> _Requirement_
Output the full listing below exactly; the images stay out.

========================================================================

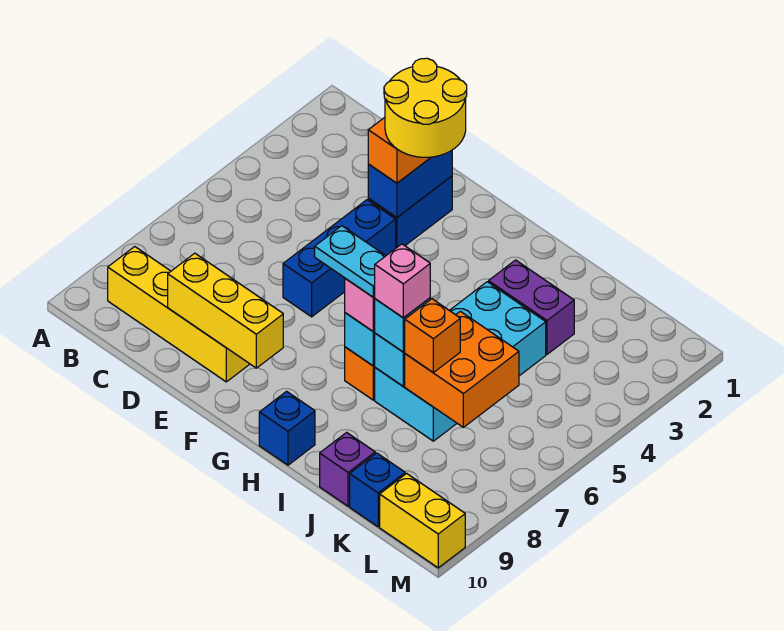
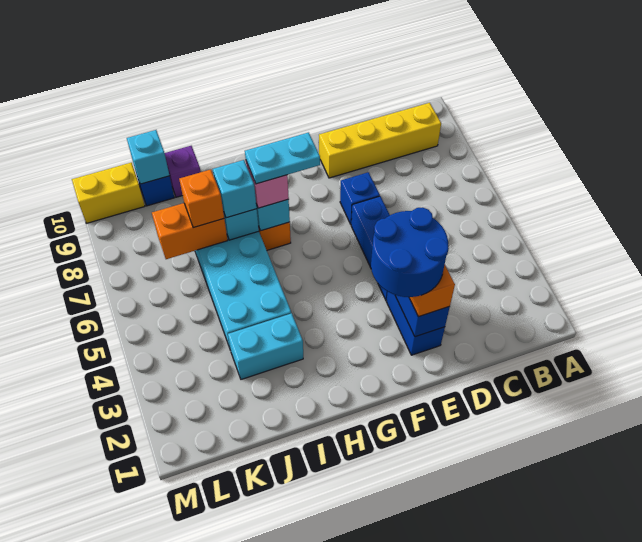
yellow brick D9:F9 level 2 -> none
yellow round brick E2:F3 level 4 -> blue round brick E2:F3 level 4
blue brick H10 level 1 -> blue brick E7 level 1
purple brick I3:J3 level 1 -> cyan brick I3:J3 level 1
pink brick I7 level 4 -> none
orange brick J6:K7 level 2 -> orange brick J7:K7 level 2
none -> cyan brick K10 level 2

========================================================================

> _Your solution_
yellow brick D9:F9 level 2 -> none
yellow round brick E2:F3 level 4 -> blue round brick E2:F3 level 4
blue brick H10 level 1 -> blue brick E7 level 1
purple brick I3:J3 level 1 -> cyan brick I3:J3 level 1
pink brick I7 level 4 -> none
orange brick J6:K7 level 2 -> orange brick J7:K7 level 2
none -> cyan brick K10 level 2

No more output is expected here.